Source data

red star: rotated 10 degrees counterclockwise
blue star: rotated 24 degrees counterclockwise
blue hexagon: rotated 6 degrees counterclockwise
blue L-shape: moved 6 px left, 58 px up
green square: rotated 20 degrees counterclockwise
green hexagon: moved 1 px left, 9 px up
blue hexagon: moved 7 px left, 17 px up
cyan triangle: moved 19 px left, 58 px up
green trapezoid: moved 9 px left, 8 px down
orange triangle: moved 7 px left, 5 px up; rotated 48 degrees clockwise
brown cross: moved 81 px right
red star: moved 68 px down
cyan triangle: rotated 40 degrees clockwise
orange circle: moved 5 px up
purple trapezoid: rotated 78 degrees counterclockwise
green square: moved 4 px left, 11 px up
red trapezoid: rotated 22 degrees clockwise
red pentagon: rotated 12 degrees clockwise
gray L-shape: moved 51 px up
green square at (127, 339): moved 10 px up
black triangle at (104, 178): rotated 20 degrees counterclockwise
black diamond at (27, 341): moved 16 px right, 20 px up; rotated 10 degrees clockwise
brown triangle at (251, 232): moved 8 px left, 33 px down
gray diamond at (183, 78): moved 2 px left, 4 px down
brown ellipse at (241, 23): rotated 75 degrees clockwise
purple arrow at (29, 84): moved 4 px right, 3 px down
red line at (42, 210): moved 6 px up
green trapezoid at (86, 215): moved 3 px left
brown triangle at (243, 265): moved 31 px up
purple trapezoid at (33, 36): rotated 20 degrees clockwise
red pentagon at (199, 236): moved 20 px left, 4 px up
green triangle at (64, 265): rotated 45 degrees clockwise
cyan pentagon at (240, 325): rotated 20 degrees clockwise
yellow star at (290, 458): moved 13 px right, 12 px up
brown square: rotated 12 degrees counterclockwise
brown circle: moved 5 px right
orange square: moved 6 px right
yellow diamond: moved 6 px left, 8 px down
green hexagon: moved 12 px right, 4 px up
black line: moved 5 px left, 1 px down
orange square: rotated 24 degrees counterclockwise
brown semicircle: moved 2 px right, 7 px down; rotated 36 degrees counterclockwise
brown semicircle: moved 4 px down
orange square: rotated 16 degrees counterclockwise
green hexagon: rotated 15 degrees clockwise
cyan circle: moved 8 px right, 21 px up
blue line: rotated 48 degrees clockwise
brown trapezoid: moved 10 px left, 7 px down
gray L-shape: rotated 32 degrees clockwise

Exercise objective
Reproduce each line of the entries above verbatim, in the same order, with no additions, omissions, or alterations.

Reply to the task
red star: rotated 10 degrees counterclockwise
blue star: rotated 24 degrees counterclockwise
blue hexagon: rotated 6 degrees counterclockwise
blue L-shape: moved 6 px left, 58 px up
green square: rotated 20 degrees counterclockwise
green hexagon: moved 1 px left, 9 px up
blue hexagon: moved 7 px left, 17 px up
cyan triangle: moved 19 px left, 58 px up
green trapezoid: moved 9 px left, 8 px down
orange triangle: moved 7 px left, 5 px up; rotated 48 degrees clockwise
brown cross: moved 81 px right
red star: moved 68 px down
cyan triangle: rotated 40 degrees clockwise
orange circle: moved 5 px up
purple trapezoid: rotated 78 degrees counterclockwise
green square: moved 4 px left, 11 px up
red trapezoid: rotated 22 degrees clockwise
red pentagon: rotated 12 degrees clockwise
gray L-shape: moved 51 px up
green square at (127, 339): moved 10 px up
black triangle at (104, 178): rotated 20 degrees counterclockwise
black diamond at (27, 341): moved 16 px right, 20 px up; rotated 10 degrees clockwise
brown triangle at (251, 232): moved 8 px left, 33 px down
gray diamond at (183, 78): moved 2 px left, 4 px down
brown ellipse at (241, 23): rotated 75 degrees clockwise
purple arrow at (29, 84): moved 4 px right, 3 px down
red line at (42, 210): moved 6 px up
green trapezoid at (86, 215): moved 3 px left
brown triangle at (243, 265): moved 31 px up
purple trapezoid at (33, 36): rotated 20 degrees clockwise
red pentagon at (199, 236): moved 20 px left, 4 px up
green triangle at (64, 265): rotated 45 degrees clockwise
cyan pentagon at (240, 325): rotated 20 degrees clockwise
yellow star at (290, 458): moved 13 px right, 12 px up
brown square: rotated 12 degrees counterclockwise
brown circle: moved 5 px right
orange square: moved 6 px right
yellow diamond: moved 6 px left, 8 px down
green hexagon: moved 12 px right, 4 px up
black line: moved 5 px left, 1 px down
orange square: rotated 24 degrees counterclockwise
brown semicircle: moved 2 px right, 7 px down; rotated 36 degrees counterclockwise
brown semicircle: moved 4 px down
orange square: rotated 16 degrees counterclockwise
green hexagon: rotated 15 degrees clockwise
cyan circle: moved 8 px right, 21 px up
blue line: rotated 48 degrees clockwise
brown trapezoid: moved 10 px left, 7 px down
gray L-shape: rotated 32 degrees clockwise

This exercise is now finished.